→ **Spatial reasoning data**:
....
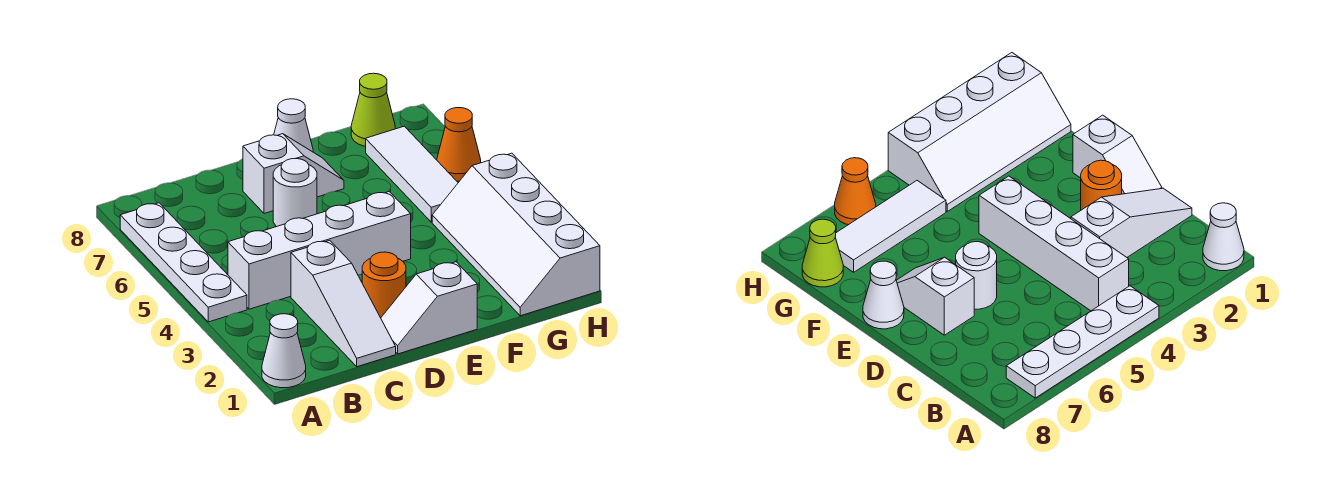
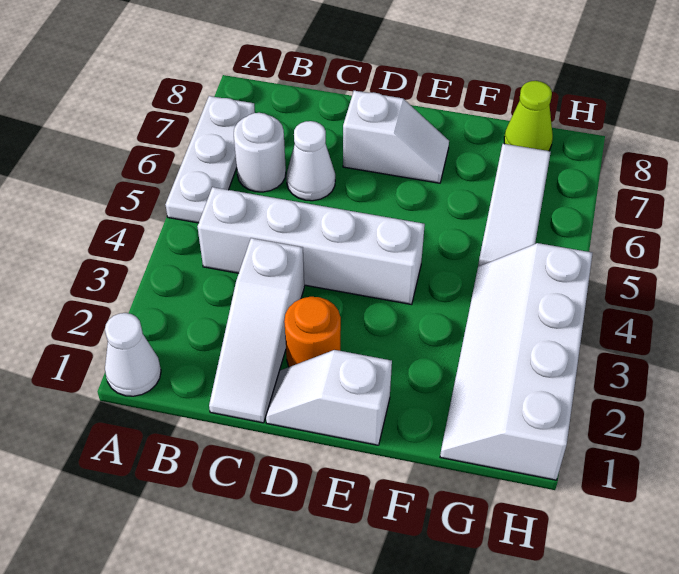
white plate A4:A7 level 1 -> white plate A5:A7 level 1
white round brick D6 level 1 -> white round brick B6 level 1
white cone E8 level 1 -> white cone C6 level 1
orange cone H6 level 1 -> none

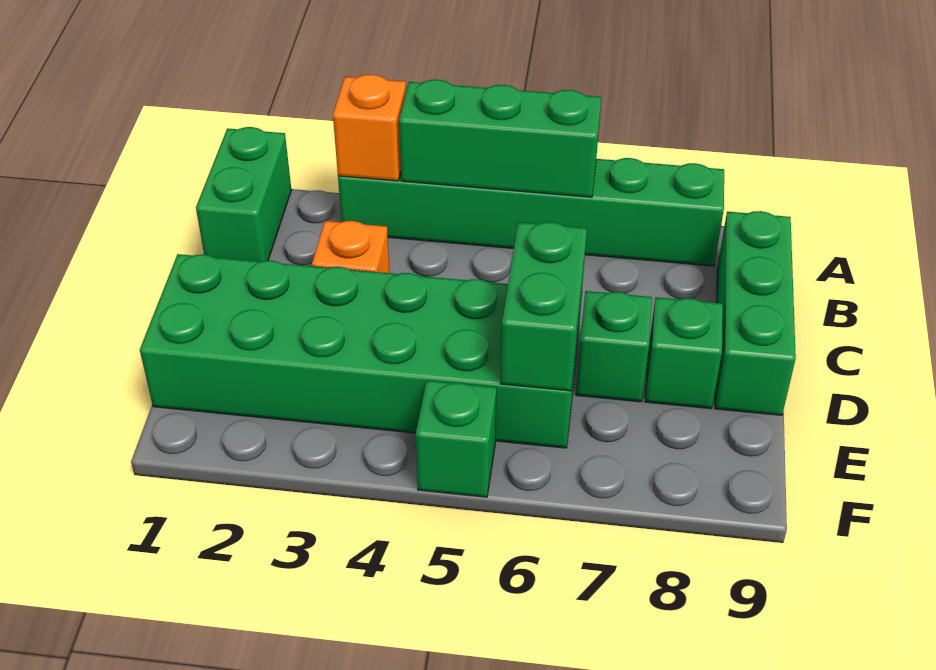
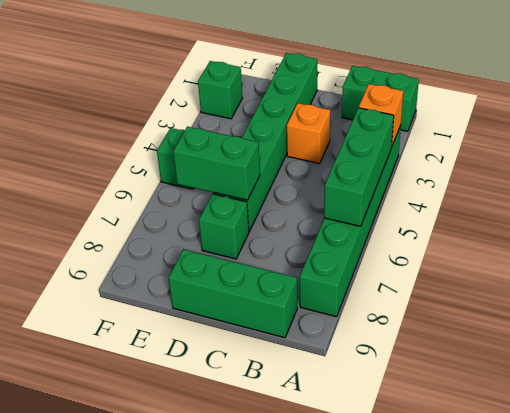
green brick D1:E6 level 1 -> green brick D1:D6 level 1
green brick D8 level 1 -> green brick F2 level 1

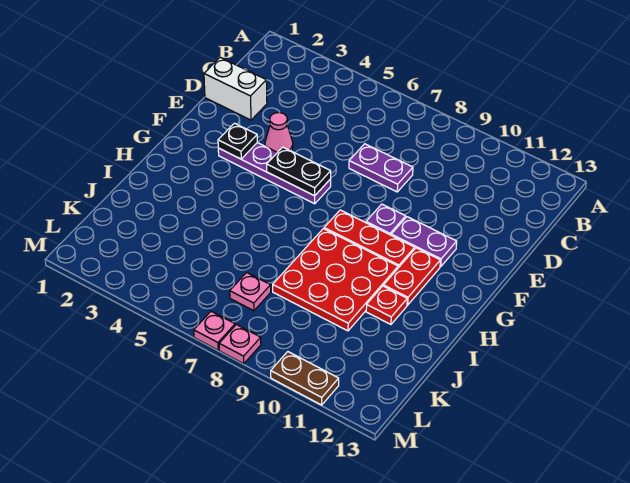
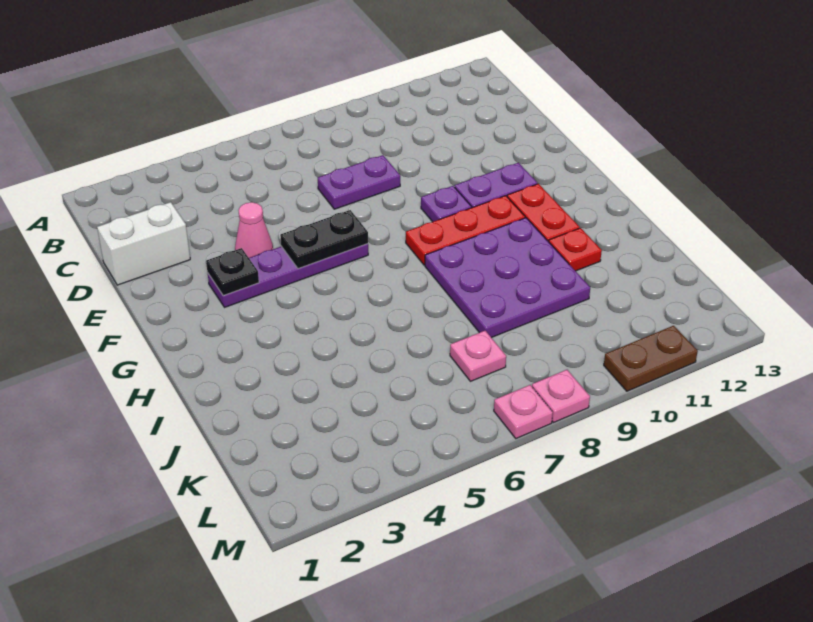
red plate H8:J10 level 1 -> purple plate H8:J10 level 1

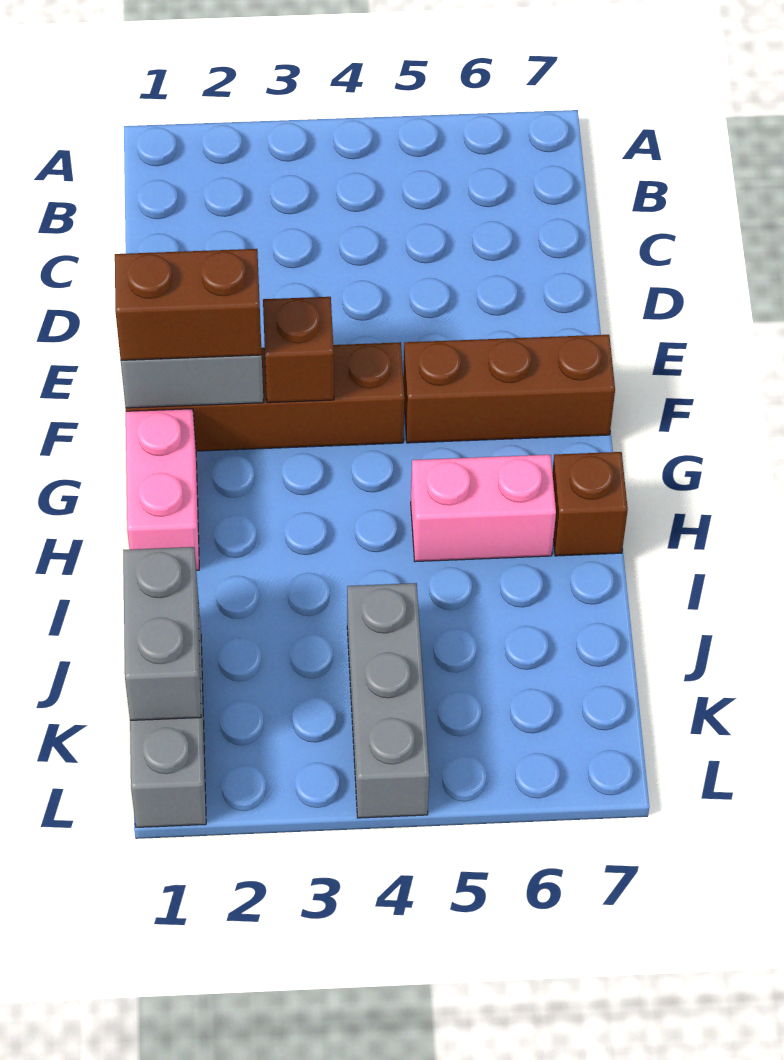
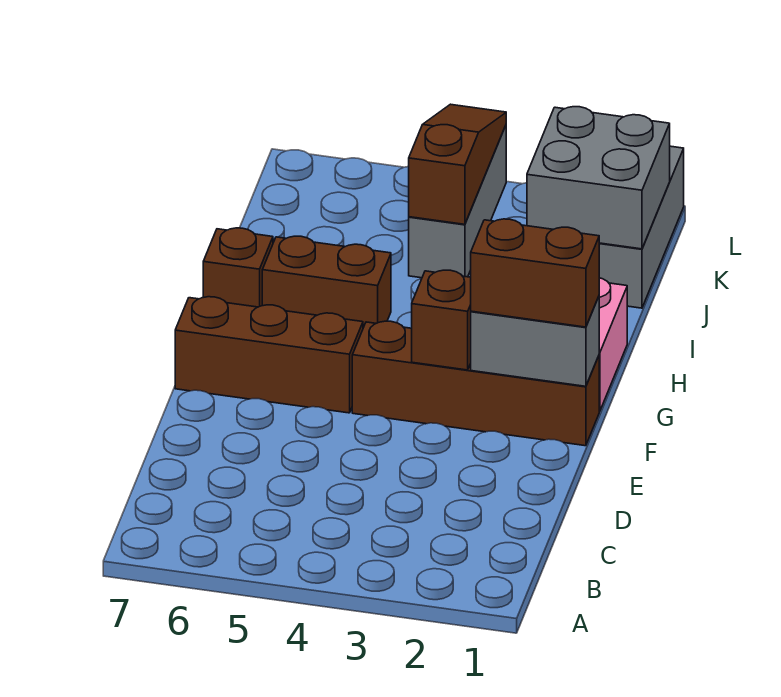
pink brick H5:H6 level 1 -> brown brick H5:H6 level 1
grey brick J1:K1 level 2 -> grey brick J1:K2 level 2
none -> brown slope J4:L4 level 2 top J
....
→ **THE TASK**:
When you write out the data, keep every line exact and drop the pictures.

→ **PROBLEM SOLUTION**:
white plate A4:A7 level 1 -> white plate A5:A7 level 1
white round brick D6 level 1 -> white round brick B6 level 1
white cone E8 level 1 -> white cone C6 level 1
orange cone H6 level 1 -> none

green brick D1:E6 level 1 -> green brick D1:D6 level 1
green brick D8 level 1 -> green brick F2 level 1

red plate H8:J10 level 1 -> purple plate H8:J10 level 1

pink brick H5:H6 level 1 -> brown brick H5:H6 level 1
grey brick J1:K1 level 2 -> grey brick J1:K2 level 2
none -> brown slope J4:L4 level 2 top J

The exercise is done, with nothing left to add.